- **What is expected**
Only the lines from the one with "type=insert; after=fish (bright" through the end of the data below belong in the answer, restated word for word, pictures excluded.
Top of Task input
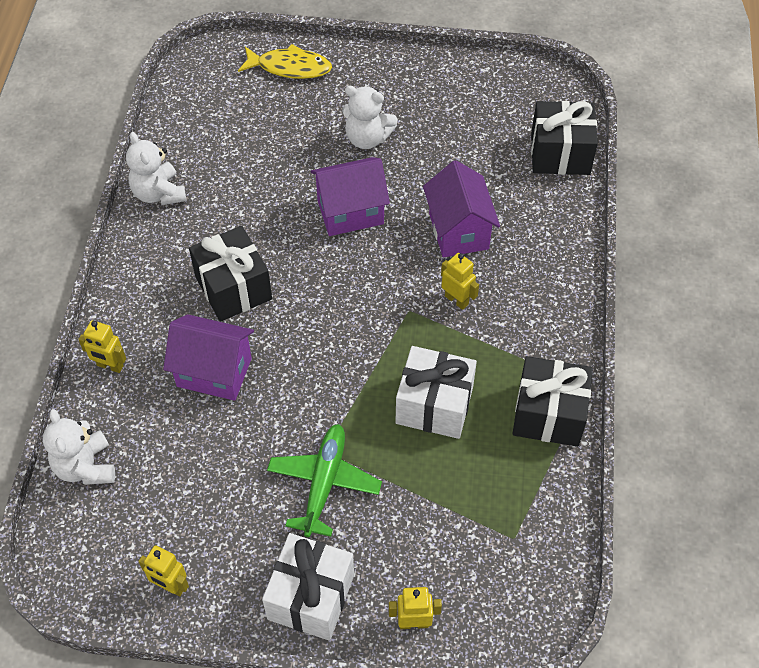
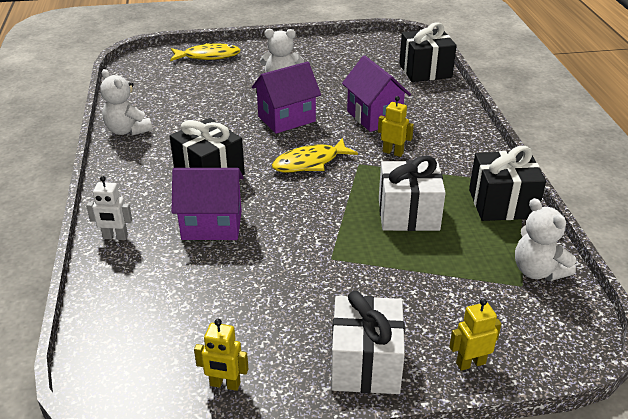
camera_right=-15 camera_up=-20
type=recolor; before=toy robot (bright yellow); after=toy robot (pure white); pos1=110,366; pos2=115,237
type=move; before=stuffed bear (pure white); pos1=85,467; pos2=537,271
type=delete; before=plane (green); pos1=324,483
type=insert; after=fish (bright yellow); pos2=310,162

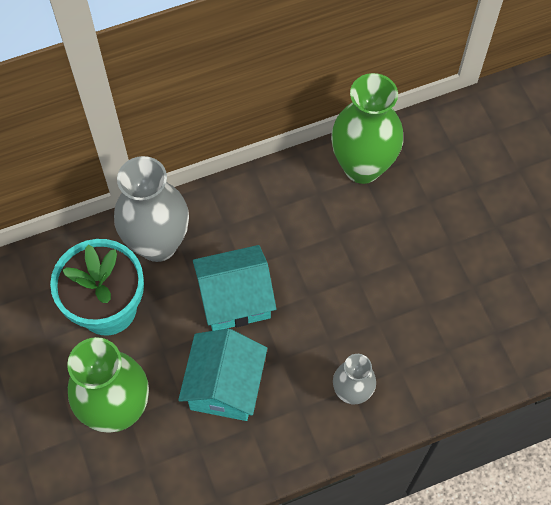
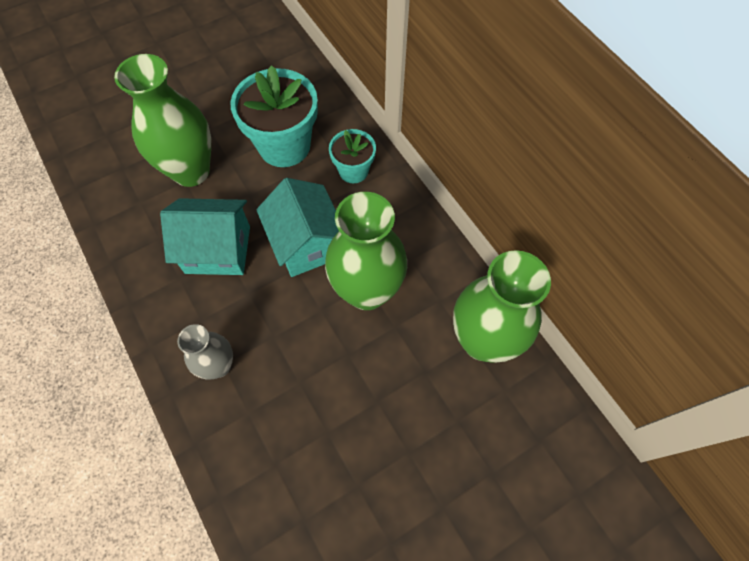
camera_right=80 camera_up=0
type=replace; before=flower vase (grey); after=potted plant (teal); pos1=158,244; pos2=353,171
type=insert; after=flower vase (green); pos2=367,291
Bottom of Task input
- **Result of this task**
type=insert; after=fish (bright yellow); pos2=310,162

camera_right=80 camera_up=0
type=replace; before=flower vase (grey); after=potted plant (teal); pos1=158,244; pos2=353,171
type=insert; after=flower vase (green); pos2=367,291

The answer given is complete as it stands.